- _Work order_: Pick out the lines below that contain the string "STRAWBERRY" and copy them all.

- _Data excerpt_:
━━━━━━━━
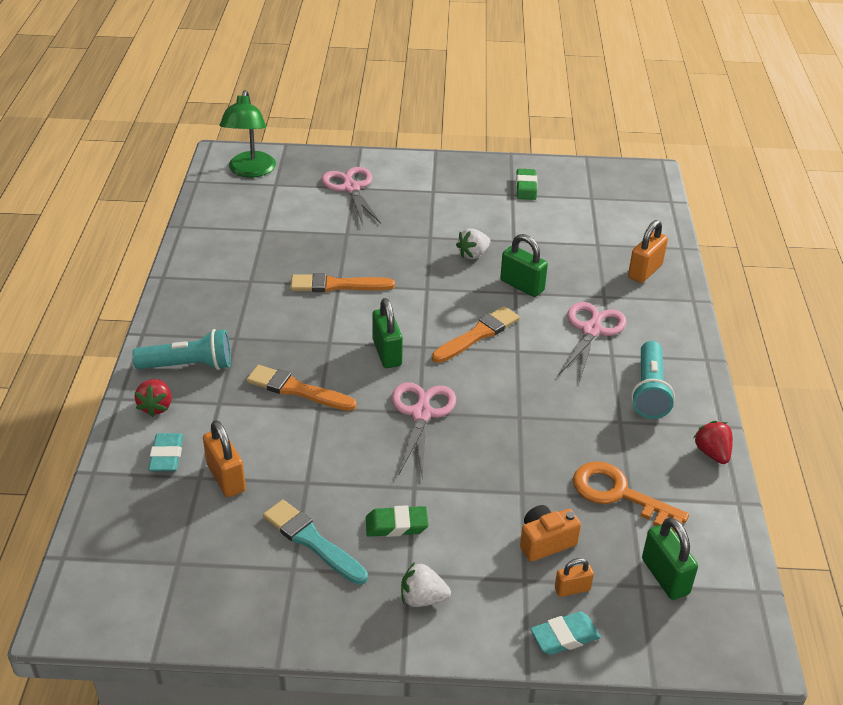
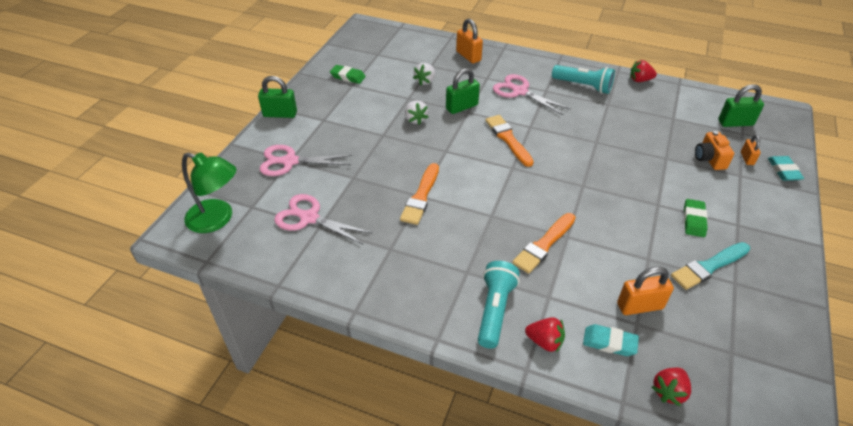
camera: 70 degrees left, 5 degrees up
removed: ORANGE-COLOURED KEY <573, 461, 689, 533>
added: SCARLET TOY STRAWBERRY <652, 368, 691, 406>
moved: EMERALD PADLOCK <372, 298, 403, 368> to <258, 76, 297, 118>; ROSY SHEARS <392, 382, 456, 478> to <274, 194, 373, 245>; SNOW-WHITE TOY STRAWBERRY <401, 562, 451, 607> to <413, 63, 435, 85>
━━━━━━━━
- _Exercise solution_:
added: SCARLET TOY STRAWBERRY <652, 368, 691, 406>
moved: EMERALD PADLOCK <372, 298, 403, 368> to <258, 76, 297, 118>; ROSY SHEARS <392, 382, 456, 478> to <274, 194, 373, 245>; SNOW-WHITE TOY STRAWBERRY <401, 562, 451, 607> to <413, 63, 435, 85>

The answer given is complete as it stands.